§ ENTRIES SHOWN:
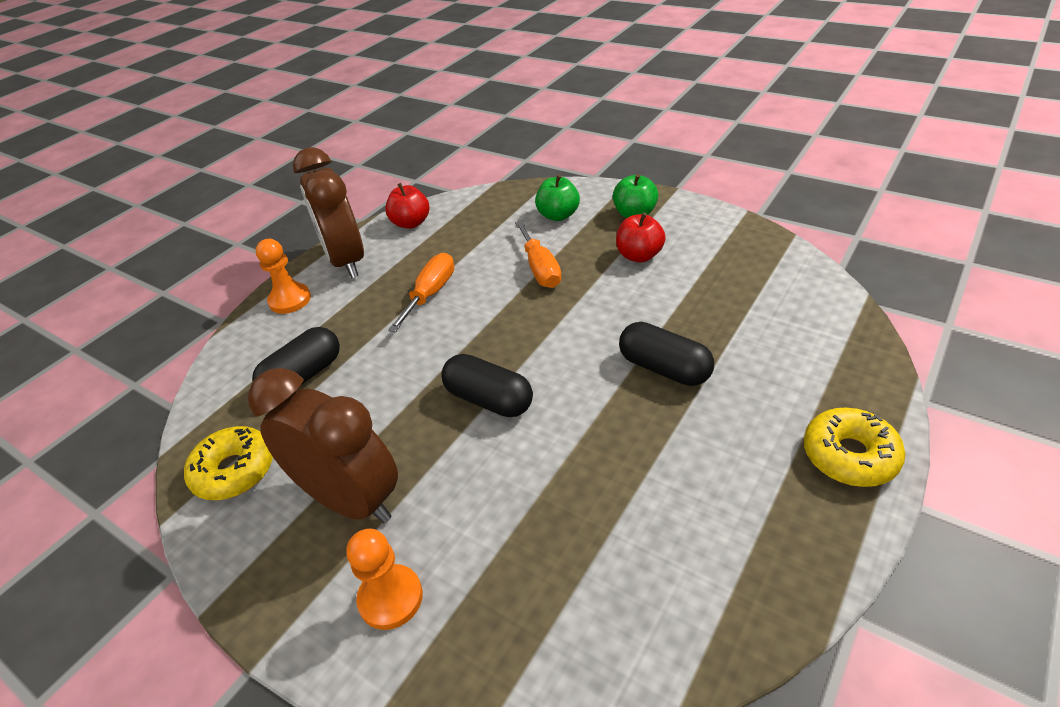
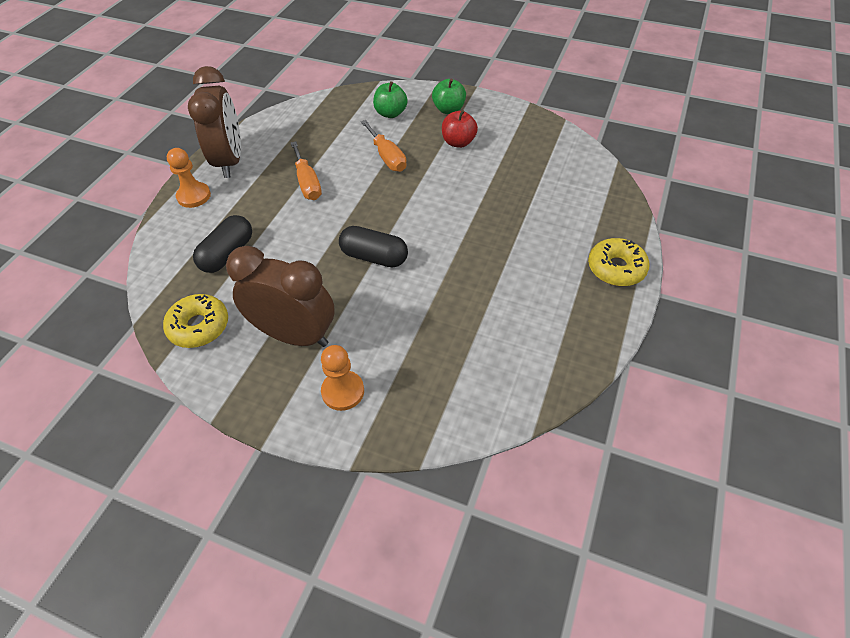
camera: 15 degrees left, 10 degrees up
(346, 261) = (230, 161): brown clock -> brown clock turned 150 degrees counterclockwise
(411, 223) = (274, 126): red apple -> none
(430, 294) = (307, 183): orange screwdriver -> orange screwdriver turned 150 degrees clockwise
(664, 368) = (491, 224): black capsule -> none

§ INSTRUCTIONS TO FOLLOW:
Find "(346, 261) = (230, 161): brown" in the records above. Repeat its line and every later line exactly, through the last one.

§ RESULT:
(346, 261) = (230, 161): brown clock -> brown clock turned 150 degrees counterclockwise
(411, 223) = (274, 126): red apple -> none
(430, 294) = (307, 183): orange screwdriver -> orange screwdriver turned 150 degrees clockwise
(664, 368) = (491, 224): black capsule -> none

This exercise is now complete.